Source records
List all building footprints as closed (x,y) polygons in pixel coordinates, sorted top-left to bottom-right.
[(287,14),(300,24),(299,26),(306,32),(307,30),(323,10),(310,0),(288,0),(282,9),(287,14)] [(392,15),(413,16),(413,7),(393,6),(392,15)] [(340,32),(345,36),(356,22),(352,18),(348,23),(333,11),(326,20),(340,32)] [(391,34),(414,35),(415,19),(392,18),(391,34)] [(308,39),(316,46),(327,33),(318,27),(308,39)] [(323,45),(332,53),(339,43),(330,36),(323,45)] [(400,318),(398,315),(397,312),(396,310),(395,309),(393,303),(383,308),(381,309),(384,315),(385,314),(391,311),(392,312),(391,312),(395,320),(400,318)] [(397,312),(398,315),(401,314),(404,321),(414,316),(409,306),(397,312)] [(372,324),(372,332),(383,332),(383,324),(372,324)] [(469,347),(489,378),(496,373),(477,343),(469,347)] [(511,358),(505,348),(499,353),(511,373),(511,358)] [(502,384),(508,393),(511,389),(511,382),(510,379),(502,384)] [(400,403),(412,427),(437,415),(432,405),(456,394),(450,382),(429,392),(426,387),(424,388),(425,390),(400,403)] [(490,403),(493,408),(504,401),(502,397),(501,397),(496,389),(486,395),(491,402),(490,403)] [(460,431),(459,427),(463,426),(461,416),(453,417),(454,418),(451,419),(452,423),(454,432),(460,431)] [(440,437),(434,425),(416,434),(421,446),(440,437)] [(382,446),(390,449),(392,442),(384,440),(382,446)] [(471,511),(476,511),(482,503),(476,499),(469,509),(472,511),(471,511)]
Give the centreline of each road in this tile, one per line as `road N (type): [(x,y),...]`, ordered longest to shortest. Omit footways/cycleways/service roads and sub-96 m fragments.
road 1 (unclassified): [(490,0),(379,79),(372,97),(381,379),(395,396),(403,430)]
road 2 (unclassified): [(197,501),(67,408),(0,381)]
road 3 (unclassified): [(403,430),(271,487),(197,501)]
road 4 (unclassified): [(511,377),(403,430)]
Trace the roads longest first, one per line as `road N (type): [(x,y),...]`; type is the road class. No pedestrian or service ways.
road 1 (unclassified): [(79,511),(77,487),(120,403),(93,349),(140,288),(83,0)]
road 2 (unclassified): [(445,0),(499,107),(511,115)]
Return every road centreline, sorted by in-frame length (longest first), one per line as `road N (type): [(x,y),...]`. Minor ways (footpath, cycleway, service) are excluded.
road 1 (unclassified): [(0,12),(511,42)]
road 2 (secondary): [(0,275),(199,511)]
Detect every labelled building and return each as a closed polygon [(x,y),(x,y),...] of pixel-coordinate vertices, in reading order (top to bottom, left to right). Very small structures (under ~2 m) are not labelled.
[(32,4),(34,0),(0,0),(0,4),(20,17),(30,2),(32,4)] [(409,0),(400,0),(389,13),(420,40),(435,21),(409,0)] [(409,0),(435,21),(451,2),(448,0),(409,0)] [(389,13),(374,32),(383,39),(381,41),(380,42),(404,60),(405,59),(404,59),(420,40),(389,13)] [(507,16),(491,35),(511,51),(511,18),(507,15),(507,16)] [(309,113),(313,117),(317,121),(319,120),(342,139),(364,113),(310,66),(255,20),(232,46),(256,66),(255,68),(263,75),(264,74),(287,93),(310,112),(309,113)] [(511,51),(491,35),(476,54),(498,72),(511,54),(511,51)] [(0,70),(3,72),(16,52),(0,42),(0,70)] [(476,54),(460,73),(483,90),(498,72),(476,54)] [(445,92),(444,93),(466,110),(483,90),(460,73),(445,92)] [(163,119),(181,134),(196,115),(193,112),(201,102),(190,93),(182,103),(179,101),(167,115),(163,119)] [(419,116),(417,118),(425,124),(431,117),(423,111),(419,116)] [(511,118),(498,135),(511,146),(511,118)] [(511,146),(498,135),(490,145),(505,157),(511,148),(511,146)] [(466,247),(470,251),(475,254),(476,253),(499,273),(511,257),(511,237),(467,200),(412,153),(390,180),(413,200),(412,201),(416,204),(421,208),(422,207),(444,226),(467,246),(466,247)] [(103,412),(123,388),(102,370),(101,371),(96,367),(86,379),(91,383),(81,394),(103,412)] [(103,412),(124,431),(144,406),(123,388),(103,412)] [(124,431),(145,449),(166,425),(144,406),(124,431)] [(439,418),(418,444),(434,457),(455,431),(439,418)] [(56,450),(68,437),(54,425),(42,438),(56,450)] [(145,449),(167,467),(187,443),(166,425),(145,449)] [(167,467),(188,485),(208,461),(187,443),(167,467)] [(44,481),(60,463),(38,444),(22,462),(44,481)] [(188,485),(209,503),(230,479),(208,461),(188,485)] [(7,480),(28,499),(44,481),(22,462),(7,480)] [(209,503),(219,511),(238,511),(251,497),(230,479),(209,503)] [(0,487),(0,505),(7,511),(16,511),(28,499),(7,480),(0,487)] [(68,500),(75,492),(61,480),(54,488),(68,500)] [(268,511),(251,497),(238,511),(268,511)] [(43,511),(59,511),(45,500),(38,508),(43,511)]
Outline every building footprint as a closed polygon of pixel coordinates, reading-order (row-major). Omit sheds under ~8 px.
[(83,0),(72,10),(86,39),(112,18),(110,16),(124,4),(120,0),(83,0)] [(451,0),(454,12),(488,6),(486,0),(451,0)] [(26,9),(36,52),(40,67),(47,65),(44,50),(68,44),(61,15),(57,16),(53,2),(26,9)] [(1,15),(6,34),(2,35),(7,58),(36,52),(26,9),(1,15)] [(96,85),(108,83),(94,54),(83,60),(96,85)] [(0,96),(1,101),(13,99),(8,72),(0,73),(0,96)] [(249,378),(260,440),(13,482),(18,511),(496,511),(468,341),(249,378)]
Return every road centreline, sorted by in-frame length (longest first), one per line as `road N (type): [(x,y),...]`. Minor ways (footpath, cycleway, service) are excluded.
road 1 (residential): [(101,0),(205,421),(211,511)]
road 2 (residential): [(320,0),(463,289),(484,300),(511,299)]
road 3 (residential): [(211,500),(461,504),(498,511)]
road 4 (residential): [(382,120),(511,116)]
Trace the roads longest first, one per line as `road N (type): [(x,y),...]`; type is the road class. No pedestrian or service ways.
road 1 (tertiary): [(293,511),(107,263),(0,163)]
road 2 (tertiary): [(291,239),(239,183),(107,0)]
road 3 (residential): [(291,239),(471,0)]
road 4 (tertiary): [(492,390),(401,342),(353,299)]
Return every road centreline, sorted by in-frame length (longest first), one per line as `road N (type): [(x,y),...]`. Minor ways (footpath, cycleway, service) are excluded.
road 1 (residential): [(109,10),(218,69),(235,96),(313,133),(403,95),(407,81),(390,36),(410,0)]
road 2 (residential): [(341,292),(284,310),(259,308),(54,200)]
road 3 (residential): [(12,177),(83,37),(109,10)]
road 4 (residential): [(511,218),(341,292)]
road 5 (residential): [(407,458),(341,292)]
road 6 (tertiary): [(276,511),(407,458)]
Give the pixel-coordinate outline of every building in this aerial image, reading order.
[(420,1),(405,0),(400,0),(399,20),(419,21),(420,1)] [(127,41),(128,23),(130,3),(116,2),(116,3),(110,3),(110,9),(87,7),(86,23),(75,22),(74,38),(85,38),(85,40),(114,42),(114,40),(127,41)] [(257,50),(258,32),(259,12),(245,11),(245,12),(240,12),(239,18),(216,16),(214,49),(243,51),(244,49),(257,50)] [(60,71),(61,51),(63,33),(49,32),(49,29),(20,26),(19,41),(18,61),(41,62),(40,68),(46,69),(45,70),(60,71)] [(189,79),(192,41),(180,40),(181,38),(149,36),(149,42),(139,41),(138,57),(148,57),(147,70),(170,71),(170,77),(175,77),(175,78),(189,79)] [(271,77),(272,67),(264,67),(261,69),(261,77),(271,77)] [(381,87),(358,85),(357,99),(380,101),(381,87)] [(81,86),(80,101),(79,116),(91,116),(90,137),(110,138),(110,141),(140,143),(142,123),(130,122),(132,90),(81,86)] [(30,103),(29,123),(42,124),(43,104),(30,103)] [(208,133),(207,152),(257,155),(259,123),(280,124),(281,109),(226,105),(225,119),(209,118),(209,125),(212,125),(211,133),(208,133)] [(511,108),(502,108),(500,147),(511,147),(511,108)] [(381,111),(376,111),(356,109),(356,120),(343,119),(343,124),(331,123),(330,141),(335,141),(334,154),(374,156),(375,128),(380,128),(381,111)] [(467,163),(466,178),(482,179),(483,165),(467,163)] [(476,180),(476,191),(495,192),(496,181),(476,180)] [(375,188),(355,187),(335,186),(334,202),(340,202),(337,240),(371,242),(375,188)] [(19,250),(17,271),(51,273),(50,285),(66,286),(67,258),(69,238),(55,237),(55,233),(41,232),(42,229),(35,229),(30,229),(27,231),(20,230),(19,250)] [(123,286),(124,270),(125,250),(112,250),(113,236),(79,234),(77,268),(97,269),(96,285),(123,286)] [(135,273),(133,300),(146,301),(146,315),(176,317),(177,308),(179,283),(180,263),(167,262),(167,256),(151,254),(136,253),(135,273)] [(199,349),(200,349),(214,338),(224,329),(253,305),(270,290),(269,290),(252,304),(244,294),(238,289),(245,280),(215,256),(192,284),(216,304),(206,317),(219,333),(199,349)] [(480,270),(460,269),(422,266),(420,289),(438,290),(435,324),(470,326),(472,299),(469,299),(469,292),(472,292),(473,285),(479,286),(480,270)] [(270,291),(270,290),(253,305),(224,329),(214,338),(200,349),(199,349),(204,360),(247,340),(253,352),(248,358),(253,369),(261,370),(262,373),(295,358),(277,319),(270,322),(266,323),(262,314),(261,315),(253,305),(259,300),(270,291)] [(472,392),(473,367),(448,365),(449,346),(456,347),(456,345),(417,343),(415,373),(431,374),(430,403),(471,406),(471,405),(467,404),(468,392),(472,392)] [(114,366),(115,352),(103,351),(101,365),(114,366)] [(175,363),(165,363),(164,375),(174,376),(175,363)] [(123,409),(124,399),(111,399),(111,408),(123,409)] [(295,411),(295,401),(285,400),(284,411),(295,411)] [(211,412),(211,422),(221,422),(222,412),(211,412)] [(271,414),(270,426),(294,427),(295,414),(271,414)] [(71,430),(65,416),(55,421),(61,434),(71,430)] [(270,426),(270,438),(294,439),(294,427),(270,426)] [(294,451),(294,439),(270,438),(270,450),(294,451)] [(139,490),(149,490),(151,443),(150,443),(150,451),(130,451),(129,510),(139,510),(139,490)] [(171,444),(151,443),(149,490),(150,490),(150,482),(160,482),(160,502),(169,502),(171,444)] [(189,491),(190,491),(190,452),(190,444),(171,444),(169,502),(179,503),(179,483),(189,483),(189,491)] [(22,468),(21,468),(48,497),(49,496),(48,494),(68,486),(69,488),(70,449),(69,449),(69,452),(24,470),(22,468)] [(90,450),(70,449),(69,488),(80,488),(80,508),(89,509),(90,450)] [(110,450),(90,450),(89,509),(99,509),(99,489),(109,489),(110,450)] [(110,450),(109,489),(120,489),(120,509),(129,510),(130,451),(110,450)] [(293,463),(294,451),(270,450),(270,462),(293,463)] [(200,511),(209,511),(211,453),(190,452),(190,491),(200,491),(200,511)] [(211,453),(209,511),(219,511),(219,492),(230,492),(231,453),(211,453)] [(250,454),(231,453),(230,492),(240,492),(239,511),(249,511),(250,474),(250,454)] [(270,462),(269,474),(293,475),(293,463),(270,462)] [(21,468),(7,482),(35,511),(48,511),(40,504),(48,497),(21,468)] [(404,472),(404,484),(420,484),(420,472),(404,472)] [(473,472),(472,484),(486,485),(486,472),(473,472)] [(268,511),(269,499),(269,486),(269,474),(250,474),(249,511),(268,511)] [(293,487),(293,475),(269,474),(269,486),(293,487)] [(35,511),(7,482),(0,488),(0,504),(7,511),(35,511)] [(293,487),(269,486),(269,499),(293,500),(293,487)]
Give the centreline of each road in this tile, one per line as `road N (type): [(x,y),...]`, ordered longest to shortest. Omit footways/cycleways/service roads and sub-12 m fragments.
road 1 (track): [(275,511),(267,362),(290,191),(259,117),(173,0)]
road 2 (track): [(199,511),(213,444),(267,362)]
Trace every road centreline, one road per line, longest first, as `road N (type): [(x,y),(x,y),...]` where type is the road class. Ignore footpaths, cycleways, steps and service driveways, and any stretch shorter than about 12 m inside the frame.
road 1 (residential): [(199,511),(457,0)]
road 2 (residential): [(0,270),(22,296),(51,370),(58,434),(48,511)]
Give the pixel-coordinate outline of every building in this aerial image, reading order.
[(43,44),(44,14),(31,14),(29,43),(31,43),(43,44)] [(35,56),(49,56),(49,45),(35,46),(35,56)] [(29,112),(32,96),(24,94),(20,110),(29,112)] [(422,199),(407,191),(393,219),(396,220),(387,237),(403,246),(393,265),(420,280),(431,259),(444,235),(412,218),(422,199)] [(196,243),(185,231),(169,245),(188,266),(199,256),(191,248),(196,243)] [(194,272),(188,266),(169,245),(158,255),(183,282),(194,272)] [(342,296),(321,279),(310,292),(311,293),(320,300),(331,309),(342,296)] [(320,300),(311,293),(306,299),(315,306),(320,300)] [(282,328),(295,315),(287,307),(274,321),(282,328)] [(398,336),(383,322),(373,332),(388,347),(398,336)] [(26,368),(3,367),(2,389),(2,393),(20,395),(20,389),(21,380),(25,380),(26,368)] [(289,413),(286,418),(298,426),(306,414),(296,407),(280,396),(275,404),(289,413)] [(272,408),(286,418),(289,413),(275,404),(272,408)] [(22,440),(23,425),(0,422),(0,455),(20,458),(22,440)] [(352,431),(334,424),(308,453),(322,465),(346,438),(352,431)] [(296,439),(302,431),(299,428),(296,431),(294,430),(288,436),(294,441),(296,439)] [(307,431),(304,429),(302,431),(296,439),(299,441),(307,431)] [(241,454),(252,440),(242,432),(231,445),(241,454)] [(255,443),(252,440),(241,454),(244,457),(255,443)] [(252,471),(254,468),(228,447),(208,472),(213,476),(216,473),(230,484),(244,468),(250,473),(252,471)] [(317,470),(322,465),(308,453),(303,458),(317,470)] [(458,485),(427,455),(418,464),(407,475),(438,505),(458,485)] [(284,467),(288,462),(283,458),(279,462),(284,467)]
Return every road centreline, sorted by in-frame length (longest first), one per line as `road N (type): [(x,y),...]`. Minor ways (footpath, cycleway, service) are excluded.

(Task statement)
Pull out the lines of the records word for word, starting at the first line and ending at the line that contains "road 4 (unclassified): [(511,377),(403,430)]".

(Solved exercise)
List all building footprints as closed (x,y) polygons in pixel coordinates, sorted top-left to bottom-right.
[(287,14),(300,24),(299,26),(306,32),(307,30),(323,10),(310,0),(288,0),(282,9),(287,14)] [(392,15),(413,16),(413,7),(393,6),(392,15)] [(340,32),(345,36),(356,22),(352,18),(348,23),(333,11),(326,20),(340,32)] [(391,34),(414,35),(415,19),(392,18),(391,34)] [(308,39),(316,46),(327,33),(318,27),(308,39)] [(323,45),(332,53),(339,43),(330,36),(323,45)] [(400,318),(398,315),(397,312),(396,310),(395,309),(393,303),(383,308),(381,309),(384,315),(385,314),(391,311),(392,312),(391,312),(395,320),(400,318)] [(397,312),(398,315),(401,314),(404,321),(414,316),(409,306),(397,312)] [(372,324),(372,332),(383,332),(383,324),(372,324)] [(469,347),(489,378),(496,373),(477,343),(469,347)] [(511,358),(505,348),(499,353),(511,373),(511,358)] [(502,384),(508,393),(511,389),(511,382),(510,379),(502,384)] [(400,403),(412,427),(437,415),(432,405),(456,394),(450,382),(429,392),(426,387),(424,388),(425,390),(400,403)] [(490,403),(493,408),(504,401),(502,397),(501,397),(496,389),(486,395),(491,402),(490,403)] [(460,431),(459,427),(463,426),(461,416),(453,417),(454,418),(451,419),(452,423),(454,432),(460,431)] [(440,437),(434,425),(416,434),(421,446),(440,437)] [(382,446),(390,449),(392,442),(384,440),(382,446)] [(471,511),(476,511),(482,503),(476,499),(469,509),(472,511),(471,511)]
Give the centreline of each road in this tile, one per line as `road N (type): [(x,y),...]`, ordered longest to shortest. Omit footways/cycleways/service roads and sub-96 m fragments.
road 1 (unclassified): [(490,0),(379,79),(372,97),(381,379),(395,396),(403,430)]
road 2 (unclassified): [(197,501),(67,408),(0,381)]
road 3 (unclassified): [(403,430),(271,487),(197,501)]
road 4 (unclassified): [(511,377),(403,430)]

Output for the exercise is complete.